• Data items

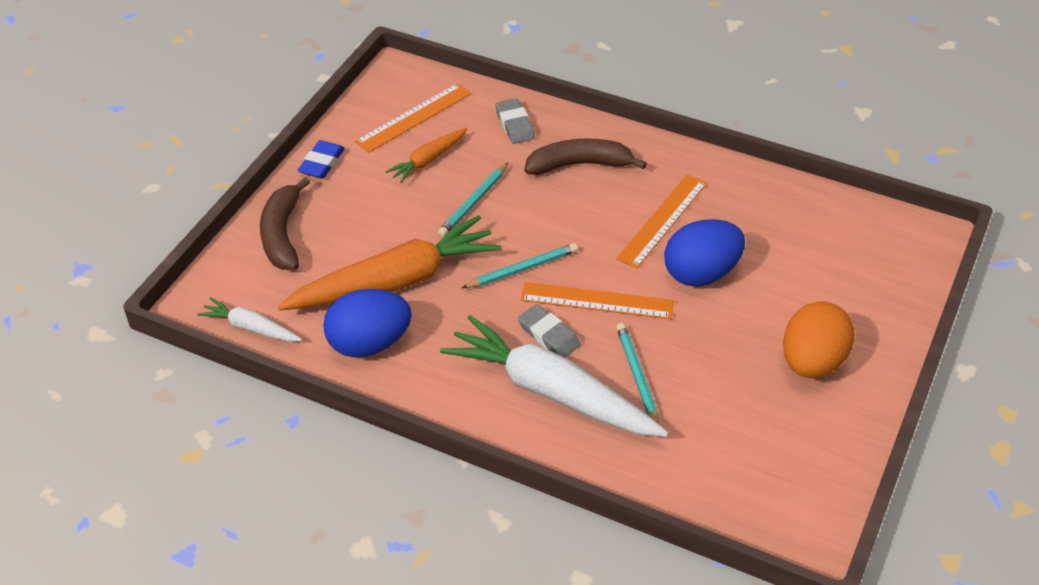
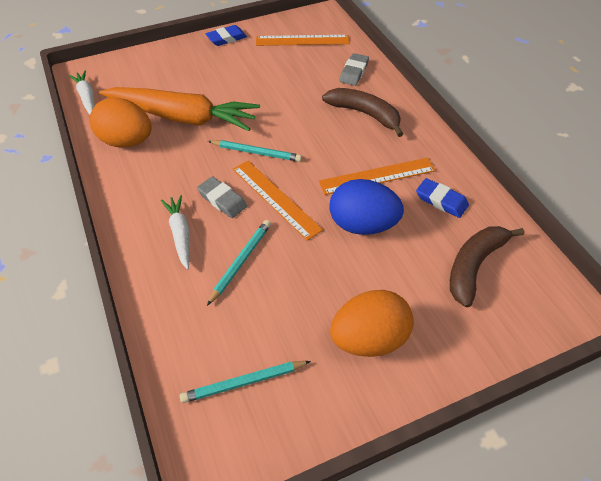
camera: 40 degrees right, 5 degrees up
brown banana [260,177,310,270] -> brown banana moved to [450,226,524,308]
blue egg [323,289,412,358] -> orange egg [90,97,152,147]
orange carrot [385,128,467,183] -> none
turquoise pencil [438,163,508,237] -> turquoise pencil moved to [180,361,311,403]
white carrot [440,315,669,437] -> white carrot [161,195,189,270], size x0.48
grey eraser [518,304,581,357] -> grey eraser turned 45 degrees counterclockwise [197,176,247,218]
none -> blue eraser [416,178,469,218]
---
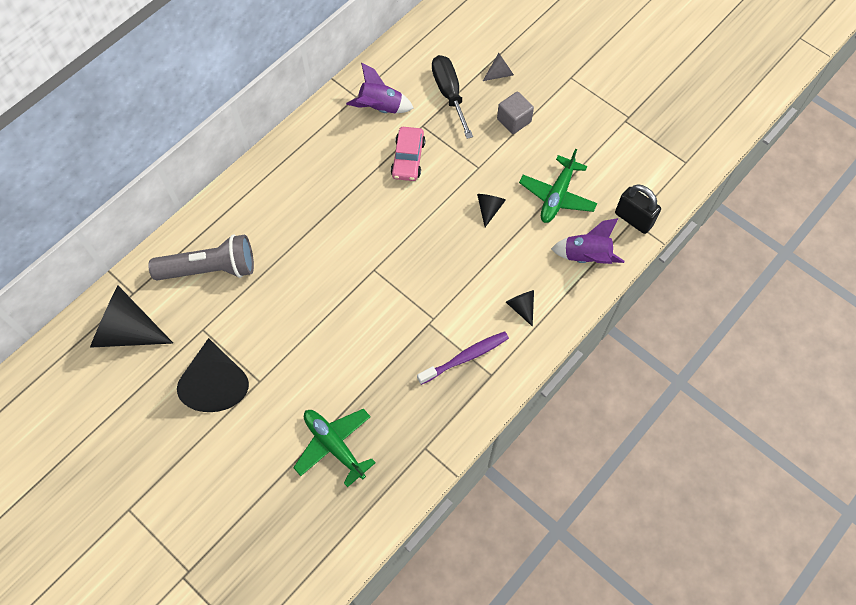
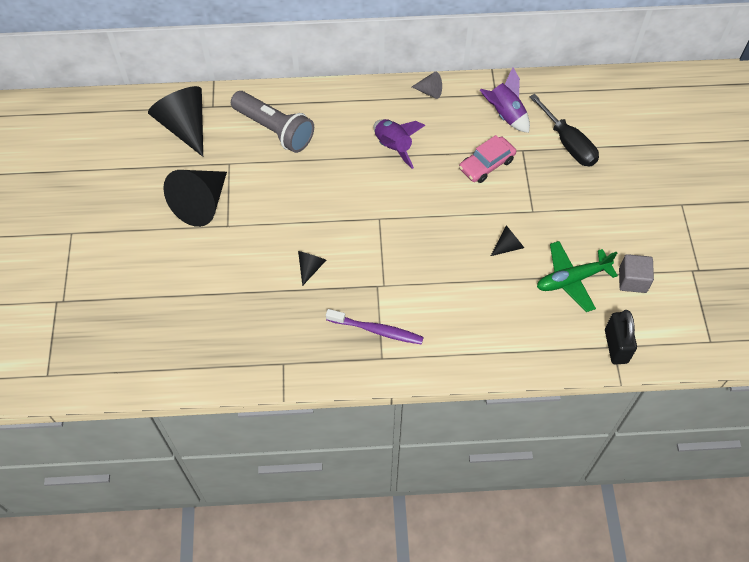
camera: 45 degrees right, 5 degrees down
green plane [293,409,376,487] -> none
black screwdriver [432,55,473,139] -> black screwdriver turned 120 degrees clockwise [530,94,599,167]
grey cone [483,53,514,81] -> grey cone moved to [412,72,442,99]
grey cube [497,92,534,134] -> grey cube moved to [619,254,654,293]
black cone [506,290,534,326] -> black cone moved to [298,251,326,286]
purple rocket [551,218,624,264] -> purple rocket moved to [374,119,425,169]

• WHAT THE EXERCISE ASKS
The answer must be a single number: how many lines in the data above contain the string "degrees".

• THE COMPLETED TASK
4